TASK DIRECTIONS: Reproduce the records below exactly, but only between the lines holding "camera: 50 degrees right, 0 degrees up" and "grey vase [322,352,372,420]", inclusive.

MATERIAL SUPPLIED:
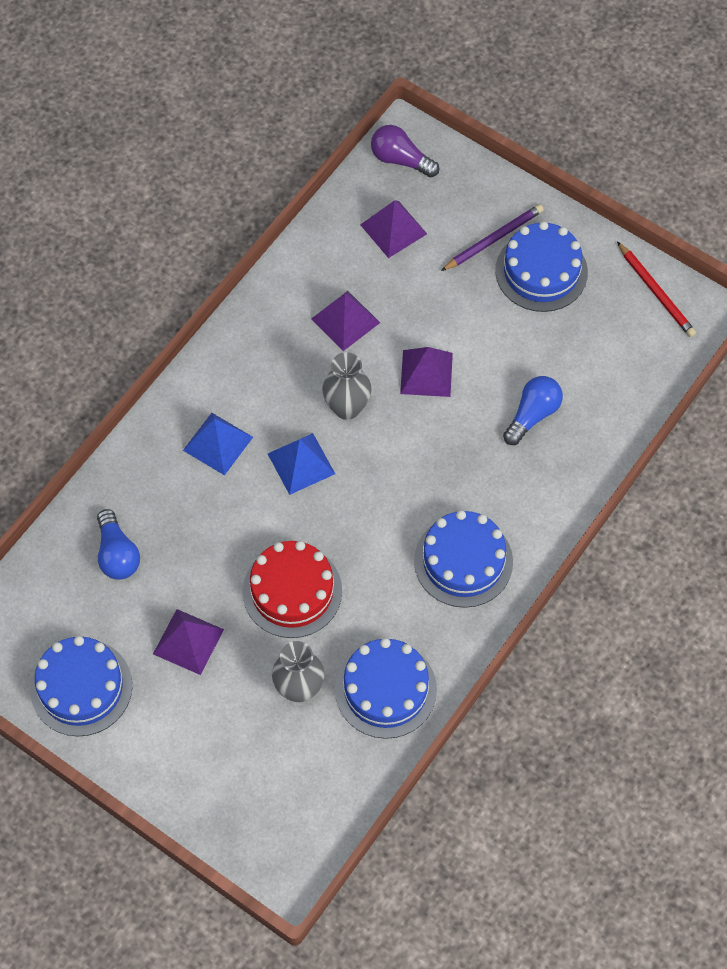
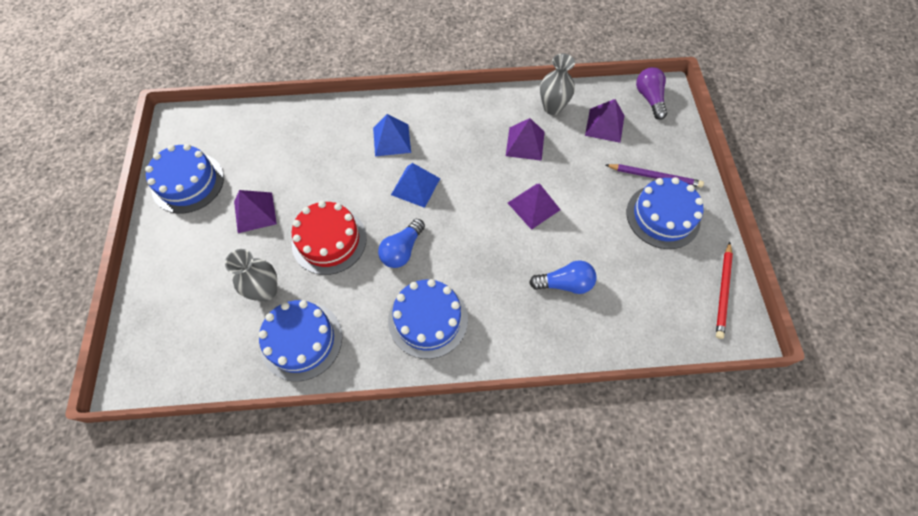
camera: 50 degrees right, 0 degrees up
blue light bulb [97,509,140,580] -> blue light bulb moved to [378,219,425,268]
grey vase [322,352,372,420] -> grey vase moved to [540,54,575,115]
* * *
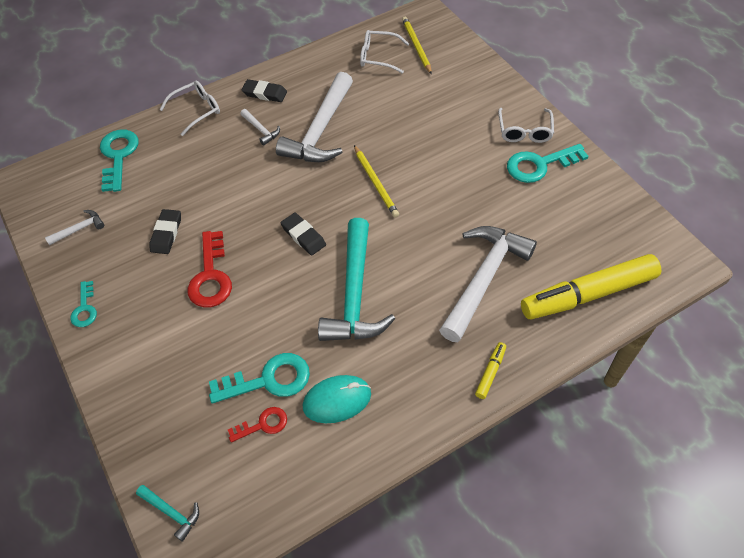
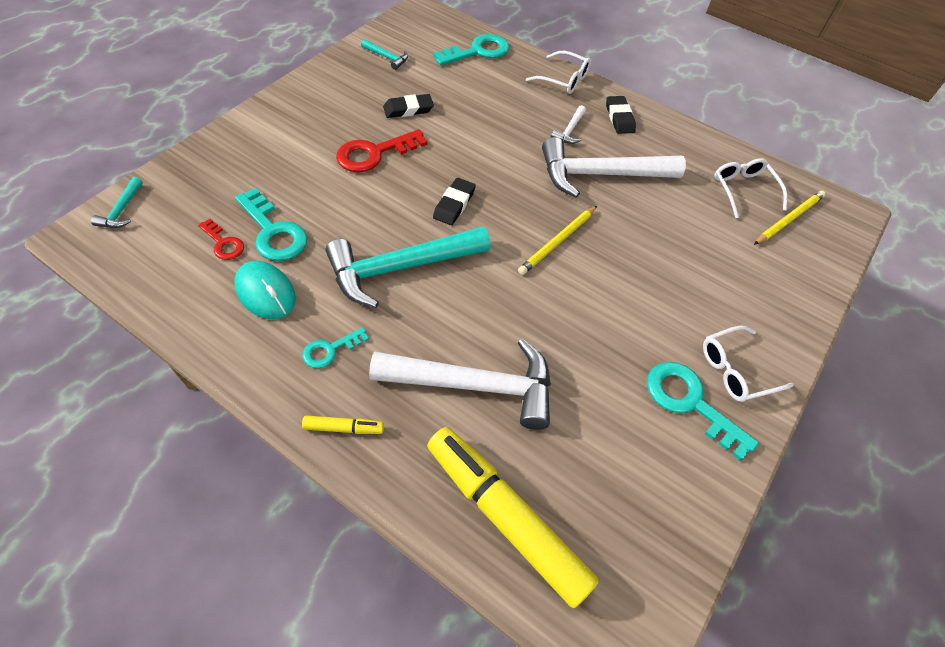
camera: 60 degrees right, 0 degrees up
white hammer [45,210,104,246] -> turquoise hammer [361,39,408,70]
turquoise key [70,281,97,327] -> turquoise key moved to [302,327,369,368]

EXERCISE RESULT:
camera: 50 degrees right, 0 degrees up
blue light bulb [97,509,140,580] -> blue light bulb moved to [378,219,425,268]
grey vase [322,352,372,420] -> grey vase moved to [540,54,575,115]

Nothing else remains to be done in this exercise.